[RECORDS TO PROCESS — start]

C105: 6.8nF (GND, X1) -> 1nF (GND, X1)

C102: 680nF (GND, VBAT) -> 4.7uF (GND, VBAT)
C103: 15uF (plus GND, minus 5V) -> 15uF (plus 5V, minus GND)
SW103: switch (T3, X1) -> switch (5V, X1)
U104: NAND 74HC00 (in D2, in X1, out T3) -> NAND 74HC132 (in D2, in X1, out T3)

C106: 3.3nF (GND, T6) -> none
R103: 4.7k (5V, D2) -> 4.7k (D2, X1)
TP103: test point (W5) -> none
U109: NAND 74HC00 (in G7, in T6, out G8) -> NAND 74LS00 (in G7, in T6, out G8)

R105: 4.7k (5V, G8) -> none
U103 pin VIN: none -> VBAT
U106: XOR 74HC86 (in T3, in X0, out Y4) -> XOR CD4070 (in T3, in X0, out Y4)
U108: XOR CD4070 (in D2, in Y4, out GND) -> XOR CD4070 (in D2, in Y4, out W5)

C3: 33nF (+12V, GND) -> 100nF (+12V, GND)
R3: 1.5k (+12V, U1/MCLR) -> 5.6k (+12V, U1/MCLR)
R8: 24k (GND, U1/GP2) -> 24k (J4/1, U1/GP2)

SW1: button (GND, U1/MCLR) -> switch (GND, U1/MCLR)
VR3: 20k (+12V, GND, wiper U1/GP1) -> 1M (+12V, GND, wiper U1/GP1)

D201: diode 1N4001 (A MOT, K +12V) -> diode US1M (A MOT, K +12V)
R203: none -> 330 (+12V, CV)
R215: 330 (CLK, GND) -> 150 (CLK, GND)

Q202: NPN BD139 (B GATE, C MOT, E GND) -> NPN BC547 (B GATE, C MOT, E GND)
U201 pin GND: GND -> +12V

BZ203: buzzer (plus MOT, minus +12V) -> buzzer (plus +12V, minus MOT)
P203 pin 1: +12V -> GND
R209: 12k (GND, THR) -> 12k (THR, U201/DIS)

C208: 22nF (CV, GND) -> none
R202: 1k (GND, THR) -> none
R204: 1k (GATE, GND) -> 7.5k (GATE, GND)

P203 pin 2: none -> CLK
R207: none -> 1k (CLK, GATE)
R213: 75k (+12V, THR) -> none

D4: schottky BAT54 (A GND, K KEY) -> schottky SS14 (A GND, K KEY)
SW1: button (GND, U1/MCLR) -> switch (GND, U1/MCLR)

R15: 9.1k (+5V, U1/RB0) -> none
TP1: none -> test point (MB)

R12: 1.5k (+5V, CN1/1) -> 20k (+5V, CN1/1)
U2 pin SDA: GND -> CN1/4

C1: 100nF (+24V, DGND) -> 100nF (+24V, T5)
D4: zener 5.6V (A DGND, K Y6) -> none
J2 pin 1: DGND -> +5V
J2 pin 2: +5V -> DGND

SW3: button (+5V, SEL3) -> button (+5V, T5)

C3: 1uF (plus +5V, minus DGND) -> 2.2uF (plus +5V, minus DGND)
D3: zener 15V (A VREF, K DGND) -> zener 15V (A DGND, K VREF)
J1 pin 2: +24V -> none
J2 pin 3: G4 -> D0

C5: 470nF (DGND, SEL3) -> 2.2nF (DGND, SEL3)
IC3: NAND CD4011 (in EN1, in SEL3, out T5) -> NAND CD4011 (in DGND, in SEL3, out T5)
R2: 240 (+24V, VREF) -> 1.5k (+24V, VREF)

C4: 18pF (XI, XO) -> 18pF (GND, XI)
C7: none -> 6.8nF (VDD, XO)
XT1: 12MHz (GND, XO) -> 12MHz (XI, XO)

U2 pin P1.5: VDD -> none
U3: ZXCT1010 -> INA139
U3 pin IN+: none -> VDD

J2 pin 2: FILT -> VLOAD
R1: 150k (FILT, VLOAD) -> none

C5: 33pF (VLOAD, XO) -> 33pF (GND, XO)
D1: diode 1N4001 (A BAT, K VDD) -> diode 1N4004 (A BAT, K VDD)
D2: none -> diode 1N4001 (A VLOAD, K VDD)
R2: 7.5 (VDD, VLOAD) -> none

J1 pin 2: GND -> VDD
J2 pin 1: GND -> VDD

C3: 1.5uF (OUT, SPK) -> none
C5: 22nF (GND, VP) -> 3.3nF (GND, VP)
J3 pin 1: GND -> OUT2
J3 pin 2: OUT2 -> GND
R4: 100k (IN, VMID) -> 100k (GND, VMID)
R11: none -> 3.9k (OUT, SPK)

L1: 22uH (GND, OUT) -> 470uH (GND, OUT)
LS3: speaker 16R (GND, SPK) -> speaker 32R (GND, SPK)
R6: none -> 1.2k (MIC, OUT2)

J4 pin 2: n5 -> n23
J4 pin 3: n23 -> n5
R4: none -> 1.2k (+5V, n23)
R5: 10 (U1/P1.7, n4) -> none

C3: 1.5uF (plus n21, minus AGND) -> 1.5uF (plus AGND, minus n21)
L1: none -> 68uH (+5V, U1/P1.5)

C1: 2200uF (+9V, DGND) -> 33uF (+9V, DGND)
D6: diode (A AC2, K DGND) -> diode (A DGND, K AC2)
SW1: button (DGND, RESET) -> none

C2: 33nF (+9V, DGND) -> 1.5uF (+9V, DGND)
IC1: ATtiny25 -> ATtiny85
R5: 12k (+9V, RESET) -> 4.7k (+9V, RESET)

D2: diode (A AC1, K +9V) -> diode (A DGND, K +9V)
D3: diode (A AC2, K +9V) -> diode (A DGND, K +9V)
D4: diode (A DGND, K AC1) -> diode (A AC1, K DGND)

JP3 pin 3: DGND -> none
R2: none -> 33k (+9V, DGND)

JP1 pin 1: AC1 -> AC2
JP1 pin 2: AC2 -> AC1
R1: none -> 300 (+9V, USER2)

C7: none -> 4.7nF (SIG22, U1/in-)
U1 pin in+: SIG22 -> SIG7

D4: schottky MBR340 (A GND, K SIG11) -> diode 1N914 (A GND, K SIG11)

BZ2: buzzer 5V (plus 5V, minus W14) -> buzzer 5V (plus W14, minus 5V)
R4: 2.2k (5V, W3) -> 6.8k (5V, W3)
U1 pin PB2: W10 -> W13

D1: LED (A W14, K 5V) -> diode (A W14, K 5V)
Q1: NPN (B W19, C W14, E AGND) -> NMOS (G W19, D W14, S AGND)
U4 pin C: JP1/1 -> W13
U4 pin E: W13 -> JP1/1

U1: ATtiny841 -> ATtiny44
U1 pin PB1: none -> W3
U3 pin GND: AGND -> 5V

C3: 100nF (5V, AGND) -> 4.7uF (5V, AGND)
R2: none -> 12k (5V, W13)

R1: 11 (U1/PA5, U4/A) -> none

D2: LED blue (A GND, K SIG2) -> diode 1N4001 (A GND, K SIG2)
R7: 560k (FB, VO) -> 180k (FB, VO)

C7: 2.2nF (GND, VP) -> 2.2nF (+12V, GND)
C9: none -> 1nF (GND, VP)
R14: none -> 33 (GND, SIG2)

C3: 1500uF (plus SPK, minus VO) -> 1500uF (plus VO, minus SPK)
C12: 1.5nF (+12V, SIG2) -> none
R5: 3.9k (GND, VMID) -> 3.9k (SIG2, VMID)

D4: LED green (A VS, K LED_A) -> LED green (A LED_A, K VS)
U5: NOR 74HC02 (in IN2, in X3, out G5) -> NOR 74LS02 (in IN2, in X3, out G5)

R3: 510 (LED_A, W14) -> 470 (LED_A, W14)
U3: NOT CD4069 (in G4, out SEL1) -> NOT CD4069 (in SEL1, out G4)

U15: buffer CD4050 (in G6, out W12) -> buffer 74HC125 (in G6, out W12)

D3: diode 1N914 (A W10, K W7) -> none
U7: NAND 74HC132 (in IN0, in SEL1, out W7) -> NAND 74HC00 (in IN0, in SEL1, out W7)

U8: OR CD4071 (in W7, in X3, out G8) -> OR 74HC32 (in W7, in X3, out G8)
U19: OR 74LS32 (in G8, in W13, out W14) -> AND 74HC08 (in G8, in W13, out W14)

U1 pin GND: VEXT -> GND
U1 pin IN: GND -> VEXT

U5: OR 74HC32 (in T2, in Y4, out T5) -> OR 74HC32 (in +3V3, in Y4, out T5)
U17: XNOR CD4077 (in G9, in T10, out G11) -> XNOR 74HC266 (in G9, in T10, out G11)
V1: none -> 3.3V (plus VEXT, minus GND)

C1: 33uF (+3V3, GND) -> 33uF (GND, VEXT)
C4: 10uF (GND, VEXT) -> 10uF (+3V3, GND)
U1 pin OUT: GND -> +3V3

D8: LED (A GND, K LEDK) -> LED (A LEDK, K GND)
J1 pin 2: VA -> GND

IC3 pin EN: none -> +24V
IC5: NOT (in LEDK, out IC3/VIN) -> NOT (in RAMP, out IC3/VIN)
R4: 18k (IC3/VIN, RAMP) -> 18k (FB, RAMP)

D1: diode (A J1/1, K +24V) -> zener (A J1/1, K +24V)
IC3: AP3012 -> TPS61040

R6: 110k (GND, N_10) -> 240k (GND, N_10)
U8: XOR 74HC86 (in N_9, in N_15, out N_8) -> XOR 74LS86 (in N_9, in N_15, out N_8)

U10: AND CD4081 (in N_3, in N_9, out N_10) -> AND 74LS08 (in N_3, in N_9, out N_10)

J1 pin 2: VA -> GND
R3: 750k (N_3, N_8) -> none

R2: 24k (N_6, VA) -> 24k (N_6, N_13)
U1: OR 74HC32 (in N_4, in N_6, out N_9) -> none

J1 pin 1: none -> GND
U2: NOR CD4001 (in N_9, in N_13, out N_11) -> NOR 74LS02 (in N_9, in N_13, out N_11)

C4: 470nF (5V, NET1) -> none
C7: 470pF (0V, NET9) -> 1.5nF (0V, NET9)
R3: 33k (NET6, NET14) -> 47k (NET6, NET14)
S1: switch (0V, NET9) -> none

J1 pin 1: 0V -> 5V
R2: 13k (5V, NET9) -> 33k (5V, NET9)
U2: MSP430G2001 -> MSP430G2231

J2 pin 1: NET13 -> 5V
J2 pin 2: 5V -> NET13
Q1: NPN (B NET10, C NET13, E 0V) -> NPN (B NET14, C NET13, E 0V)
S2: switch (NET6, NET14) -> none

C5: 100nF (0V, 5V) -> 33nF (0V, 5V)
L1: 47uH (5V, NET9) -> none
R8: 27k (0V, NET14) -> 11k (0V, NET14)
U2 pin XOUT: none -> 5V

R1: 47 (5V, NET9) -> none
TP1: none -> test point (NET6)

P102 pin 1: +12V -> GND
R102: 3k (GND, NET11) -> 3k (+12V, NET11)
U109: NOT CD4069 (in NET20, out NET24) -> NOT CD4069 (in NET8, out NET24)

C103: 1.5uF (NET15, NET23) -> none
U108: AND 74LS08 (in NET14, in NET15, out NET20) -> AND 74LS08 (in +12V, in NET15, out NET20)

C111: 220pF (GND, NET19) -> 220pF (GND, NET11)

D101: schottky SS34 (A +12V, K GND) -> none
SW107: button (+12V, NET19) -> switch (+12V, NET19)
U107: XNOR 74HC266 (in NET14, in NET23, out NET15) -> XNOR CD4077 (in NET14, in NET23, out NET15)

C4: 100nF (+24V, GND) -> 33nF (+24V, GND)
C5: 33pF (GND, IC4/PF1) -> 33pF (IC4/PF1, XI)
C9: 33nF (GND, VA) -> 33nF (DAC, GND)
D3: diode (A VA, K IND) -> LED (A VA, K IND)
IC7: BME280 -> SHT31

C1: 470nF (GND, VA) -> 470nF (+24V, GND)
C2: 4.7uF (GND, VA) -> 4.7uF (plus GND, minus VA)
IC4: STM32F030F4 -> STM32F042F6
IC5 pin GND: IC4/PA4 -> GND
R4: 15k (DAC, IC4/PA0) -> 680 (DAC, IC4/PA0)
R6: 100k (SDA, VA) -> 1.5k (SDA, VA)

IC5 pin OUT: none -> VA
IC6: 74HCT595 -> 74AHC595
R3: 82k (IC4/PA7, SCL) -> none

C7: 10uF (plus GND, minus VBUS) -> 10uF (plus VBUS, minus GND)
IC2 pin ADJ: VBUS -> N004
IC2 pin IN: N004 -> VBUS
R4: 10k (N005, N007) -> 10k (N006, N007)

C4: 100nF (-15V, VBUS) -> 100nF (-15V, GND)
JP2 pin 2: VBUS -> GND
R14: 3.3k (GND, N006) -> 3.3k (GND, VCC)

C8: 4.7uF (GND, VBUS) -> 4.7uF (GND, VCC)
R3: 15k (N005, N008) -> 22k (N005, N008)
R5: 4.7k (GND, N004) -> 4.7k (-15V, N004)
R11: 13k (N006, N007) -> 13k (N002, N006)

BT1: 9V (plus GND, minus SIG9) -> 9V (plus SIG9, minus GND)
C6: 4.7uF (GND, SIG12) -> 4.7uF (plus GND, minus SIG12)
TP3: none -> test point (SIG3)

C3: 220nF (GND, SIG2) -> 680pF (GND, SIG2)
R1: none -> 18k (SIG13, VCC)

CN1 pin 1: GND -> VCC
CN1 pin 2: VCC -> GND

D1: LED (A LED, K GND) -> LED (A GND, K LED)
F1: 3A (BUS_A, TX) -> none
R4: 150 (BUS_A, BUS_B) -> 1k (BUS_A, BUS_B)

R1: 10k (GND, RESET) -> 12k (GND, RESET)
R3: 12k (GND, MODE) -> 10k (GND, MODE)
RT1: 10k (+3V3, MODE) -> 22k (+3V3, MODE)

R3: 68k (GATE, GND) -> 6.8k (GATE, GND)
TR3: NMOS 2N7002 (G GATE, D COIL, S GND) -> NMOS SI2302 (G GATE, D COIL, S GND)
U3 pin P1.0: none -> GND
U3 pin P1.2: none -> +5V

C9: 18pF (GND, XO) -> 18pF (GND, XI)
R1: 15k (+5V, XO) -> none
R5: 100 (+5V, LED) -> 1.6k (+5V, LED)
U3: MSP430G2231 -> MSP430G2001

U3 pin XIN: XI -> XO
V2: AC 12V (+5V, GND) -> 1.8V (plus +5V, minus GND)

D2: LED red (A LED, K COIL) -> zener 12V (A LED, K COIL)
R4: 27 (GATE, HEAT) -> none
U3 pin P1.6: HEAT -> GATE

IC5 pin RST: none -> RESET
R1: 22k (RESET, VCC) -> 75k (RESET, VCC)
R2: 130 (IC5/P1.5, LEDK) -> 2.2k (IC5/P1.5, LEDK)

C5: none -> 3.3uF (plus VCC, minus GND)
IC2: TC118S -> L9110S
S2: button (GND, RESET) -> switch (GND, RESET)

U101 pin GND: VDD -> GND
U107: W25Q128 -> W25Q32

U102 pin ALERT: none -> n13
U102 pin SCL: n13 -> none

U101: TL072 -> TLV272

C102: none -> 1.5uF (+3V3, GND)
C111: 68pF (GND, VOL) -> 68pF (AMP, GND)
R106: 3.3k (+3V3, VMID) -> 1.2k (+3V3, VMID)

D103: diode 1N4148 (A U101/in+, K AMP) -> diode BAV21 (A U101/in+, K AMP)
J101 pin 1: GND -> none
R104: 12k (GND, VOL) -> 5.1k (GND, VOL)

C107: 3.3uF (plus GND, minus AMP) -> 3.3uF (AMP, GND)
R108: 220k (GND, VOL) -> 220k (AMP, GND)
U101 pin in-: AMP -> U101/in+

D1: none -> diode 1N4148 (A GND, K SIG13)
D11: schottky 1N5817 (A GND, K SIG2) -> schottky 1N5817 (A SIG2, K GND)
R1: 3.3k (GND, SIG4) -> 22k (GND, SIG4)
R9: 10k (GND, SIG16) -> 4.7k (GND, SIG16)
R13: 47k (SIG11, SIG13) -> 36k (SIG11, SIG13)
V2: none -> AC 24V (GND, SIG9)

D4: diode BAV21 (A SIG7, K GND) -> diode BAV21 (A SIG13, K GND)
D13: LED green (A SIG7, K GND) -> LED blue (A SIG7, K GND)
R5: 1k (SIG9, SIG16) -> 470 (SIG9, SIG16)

[RECORDS TO PROCESS — finish]

AIM OF THE EXERCISE:
Taking the entries above, restate exactly those lines that fall between the line with "BZ203: buzzer (plus" and the line with "U2 pin SDA: GND -> CN1/4", keeping both of those lines too.

OUTPUT OF THE EXERCISE:
BZ203: buzzer (plus MOT, minus +12V) -> buzzer (plus +12V, minus MOT)
P203 pin 1: +12V -> GND
R209: 12k (GND, THR) -> 12k (THR, U201/DIS)

C208: 22nF (CV, GND) -> none
R202: 1k (GND, THR) -> none
R204: 1k (GATE, GND) -> 7.5k (GATE, GND)

P203 pin 2: none -> CLK
R207: none -> 1k (CLK, GATE)
R213: 75k (+12V, THR) -> none

D4: schottky BAT54 (A GND, K KEY) -> schottky SS14 (A GND, K KEY)
SW1: button (GND, U1/MCLR) -> switch (GND, U1/MCLR)

R15: 9.1k (+5V, U1/RB0) -> none
TP1: none -> test point (MB)

R12: 1.5k (+5V, CN1/1) -> 20k (+5V, CN1/1)
U2 pin SDA: GND -> CN1/4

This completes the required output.